=== Exercise data ===
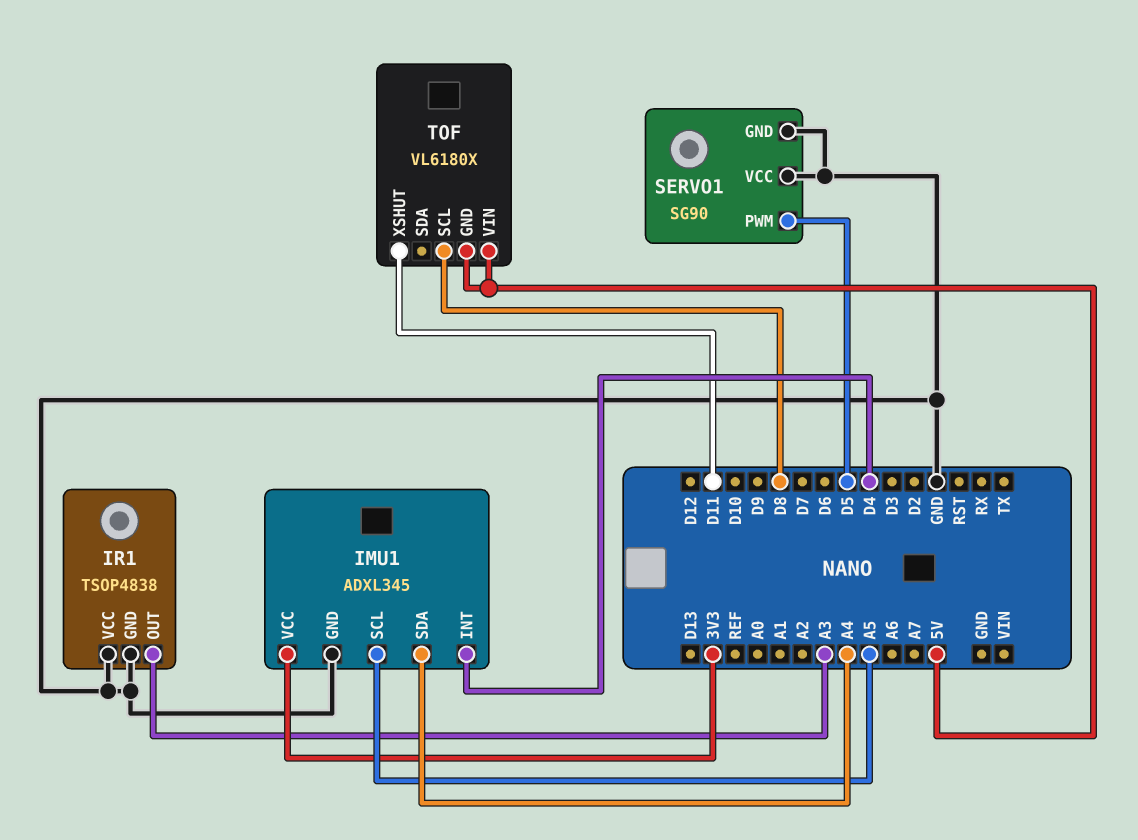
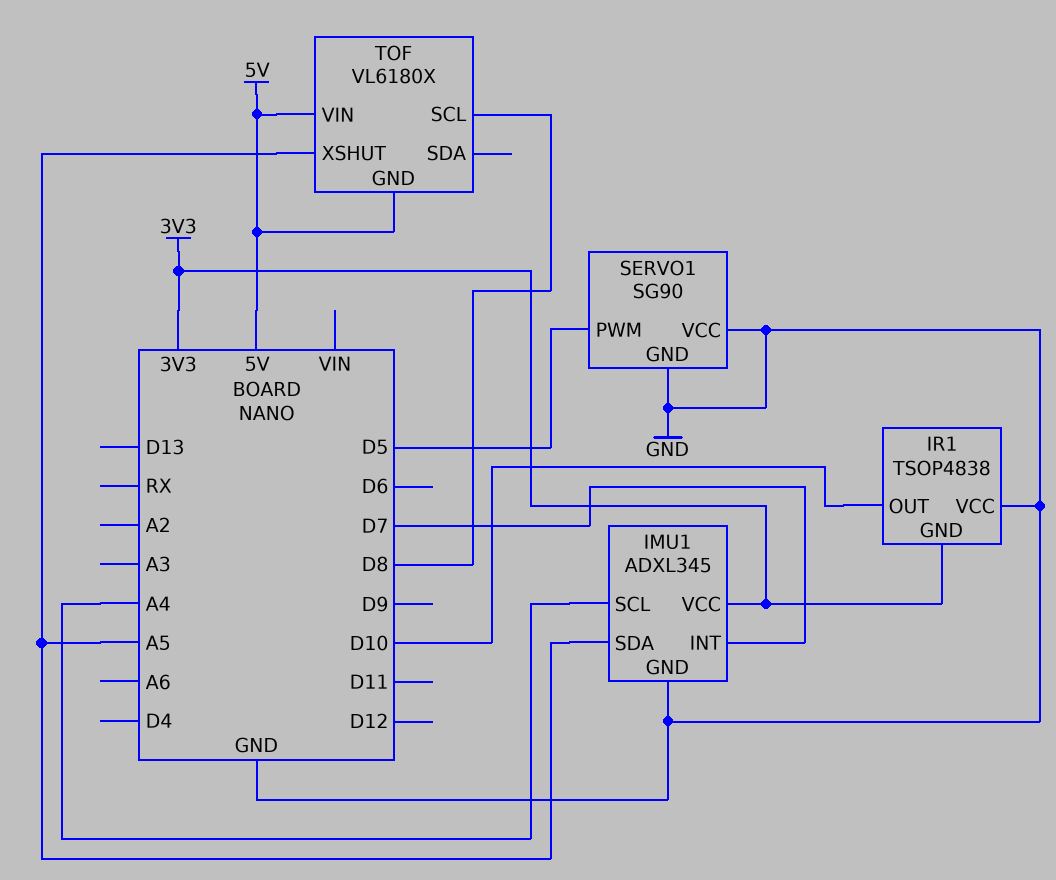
IMU1 pin INT: D4 -> D7
IMU1 pin SCL: A5 -> A4
IMU1 pin SDA: A4 -> A5
IR1 pin GND: GND -> 3V3
IR1 pin OUT: A3 -> D10
TOF pin XSHUT: D11 -> A5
===
### Task instructions
From the line containing "IMU1 pin SCL: A5 -> A4" down to the last line of the data above, copy every line exactly; leave out all other lines.

### Exercise solution
IMU1 pin SCL: A5 -> A4
IMU1 pin SDA: A4 -> A5
IR1 pin GND: GND -> 3V3
IR1 pin OUT: A3 -> D10
TOF pin XSHUT: D11 -> A5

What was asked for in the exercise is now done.